START SOURCE INFORMATION
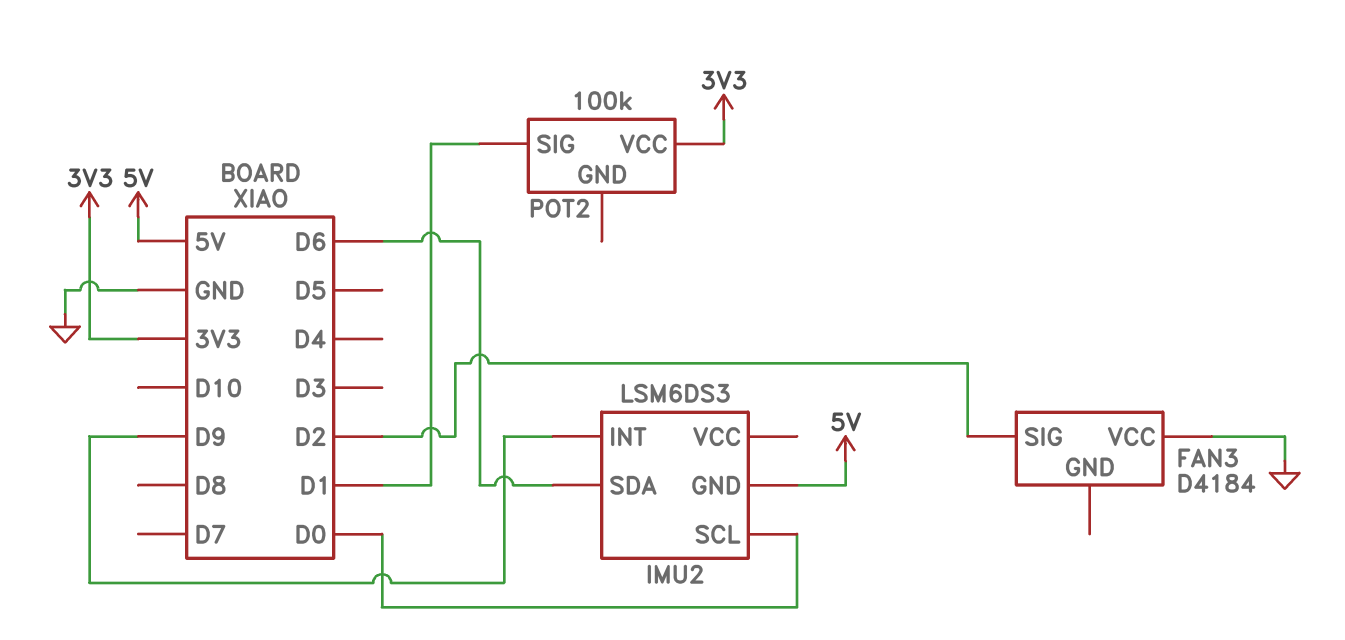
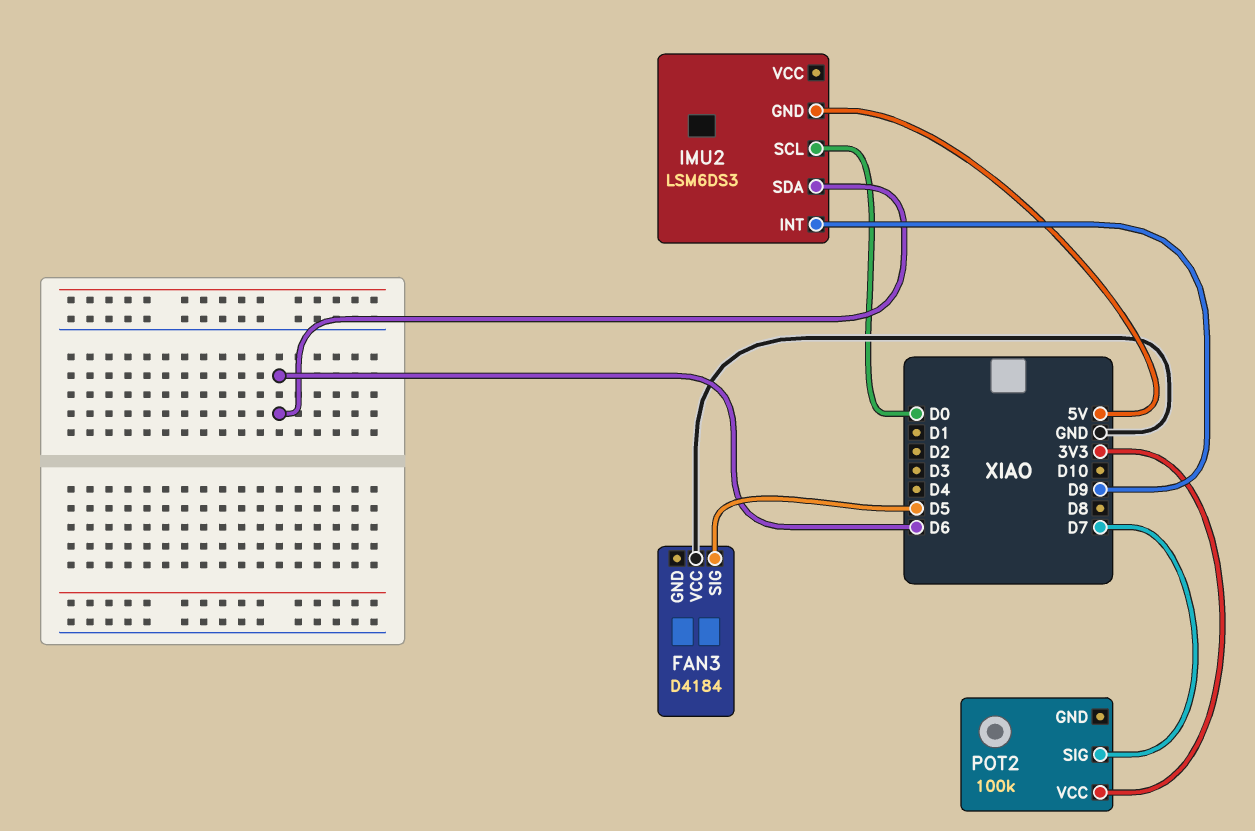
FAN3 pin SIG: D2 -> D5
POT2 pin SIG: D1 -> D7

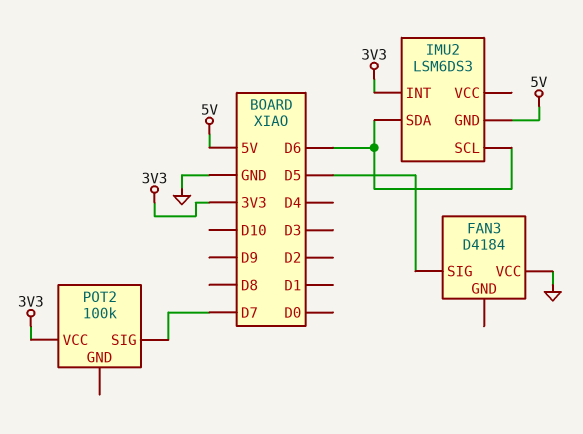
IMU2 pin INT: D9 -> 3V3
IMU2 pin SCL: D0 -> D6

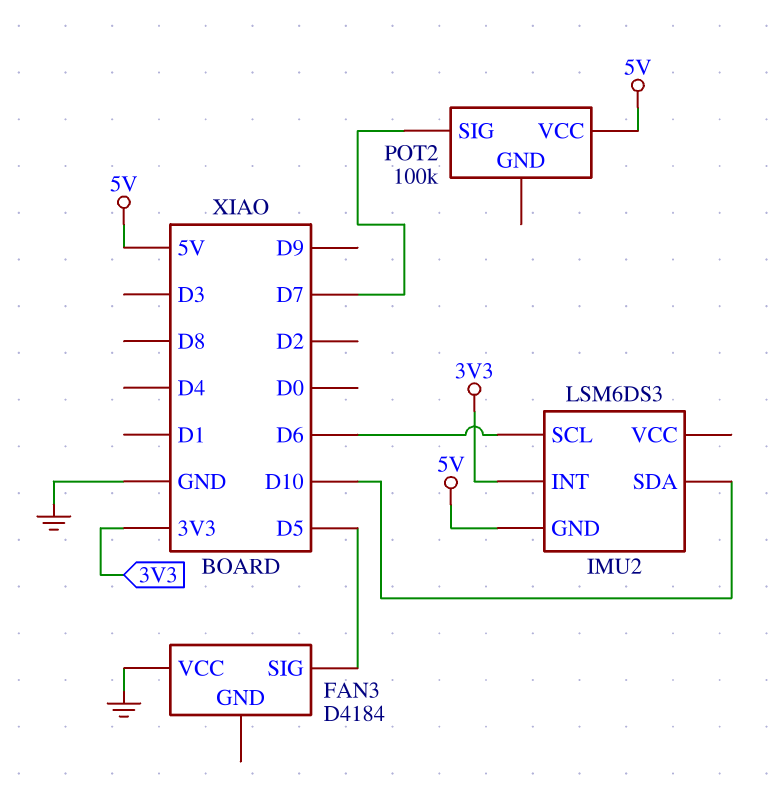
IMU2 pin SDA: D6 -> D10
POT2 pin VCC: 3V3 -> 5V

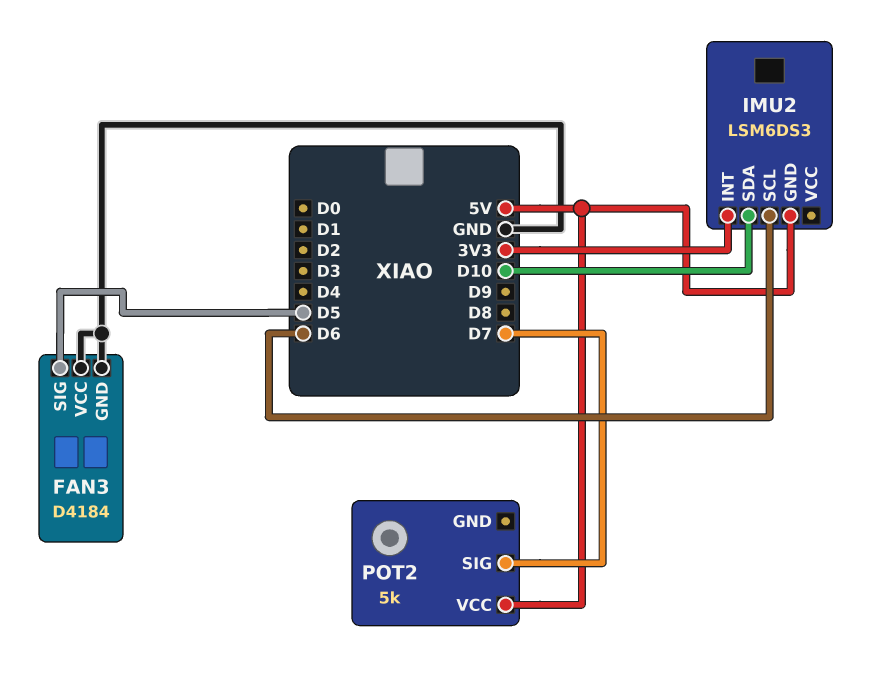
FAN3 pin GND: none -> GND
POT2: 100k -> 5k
END SOURCE INFORMATION
START SOURCE INFORMATION
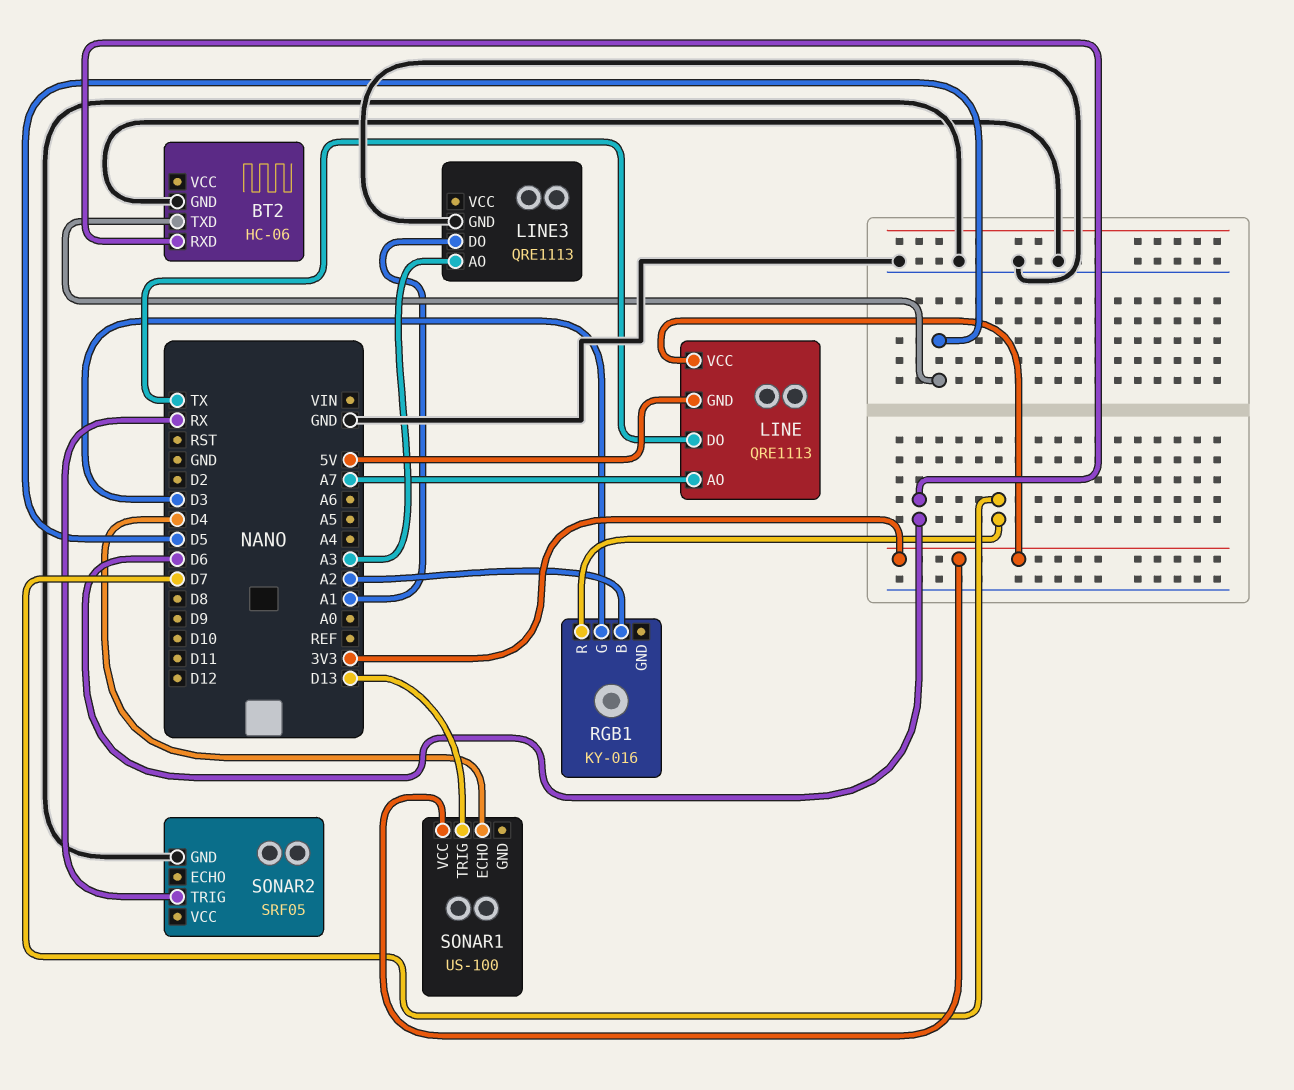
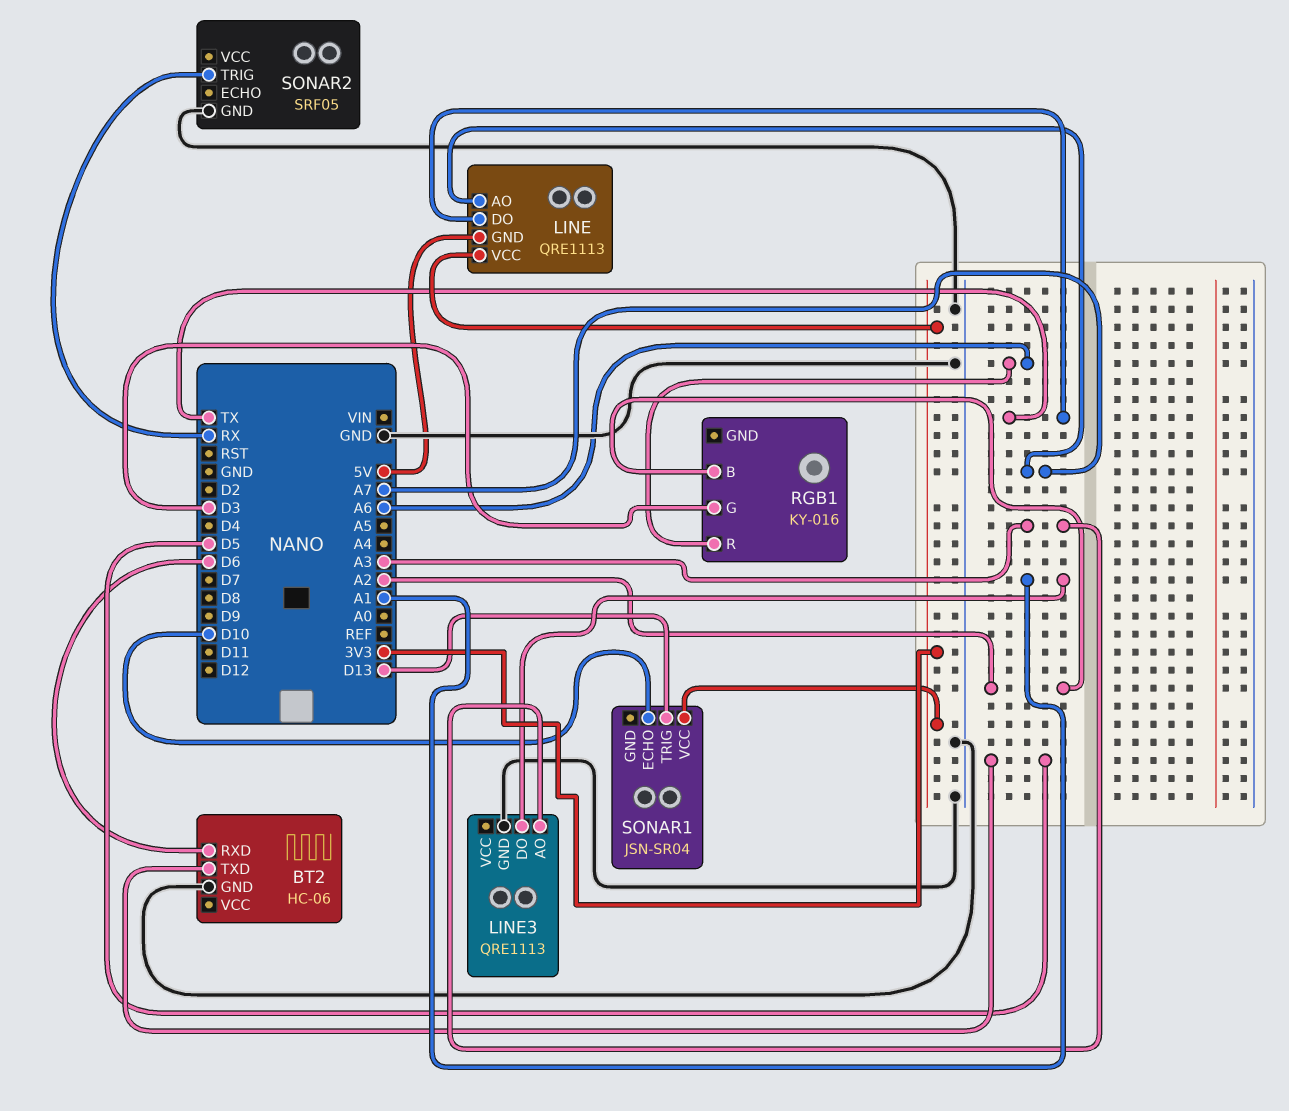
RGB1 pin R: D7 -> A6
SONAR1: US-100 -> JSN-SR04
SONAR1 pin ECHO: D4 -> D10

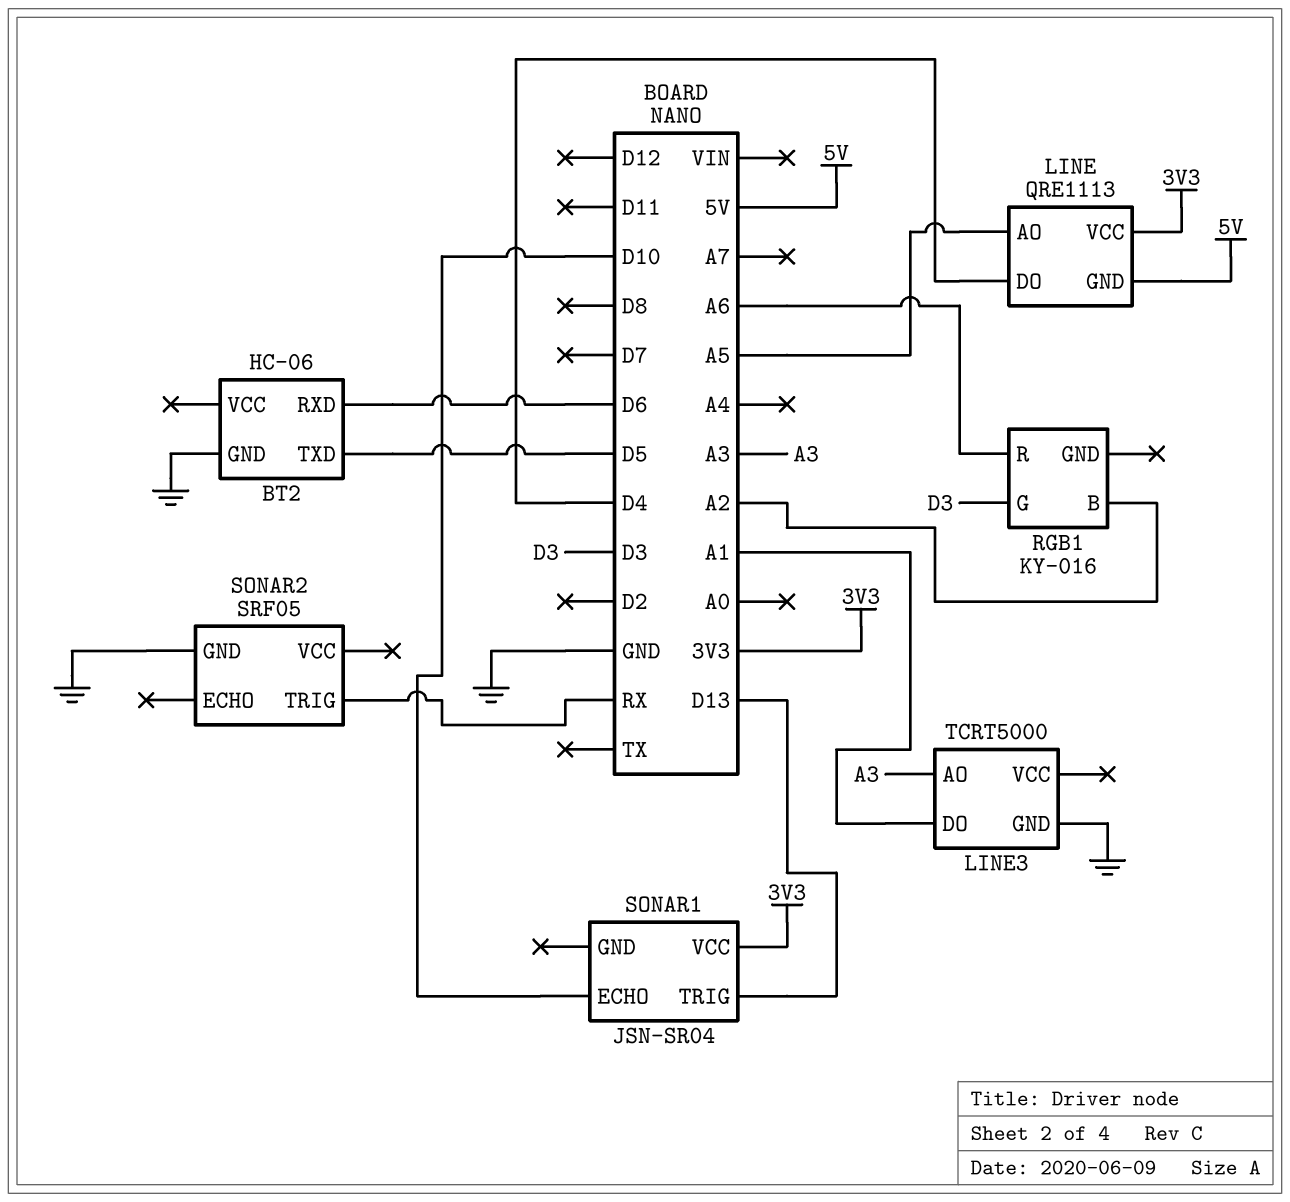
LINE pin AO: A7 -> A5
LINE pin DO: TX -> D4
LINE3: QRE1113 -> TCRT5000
END SOURCE INFORMATION
_WORK REQUIRED:_ Above are some entries. Restate word for word the lines from the one holding "FAN3 pin SIG: D2 -> D5" through the one holding "POT2: 100k -> 5k", but not the pictures.

_RESULT OF THE TASK:_
FAN3 pin SIG: D2 -> D5
POT2 pin SIG: D1 -> D7

IMU2 pin INT: D9 -> 3V3
IMU2 pin SCL: D0 -> D6

IMU2 pin SDA: D6 -> D10
POT2 pin VCC: 3V3 -> 5V

FAN3 pin GND: none -> GND
POT2: 100k -> 5k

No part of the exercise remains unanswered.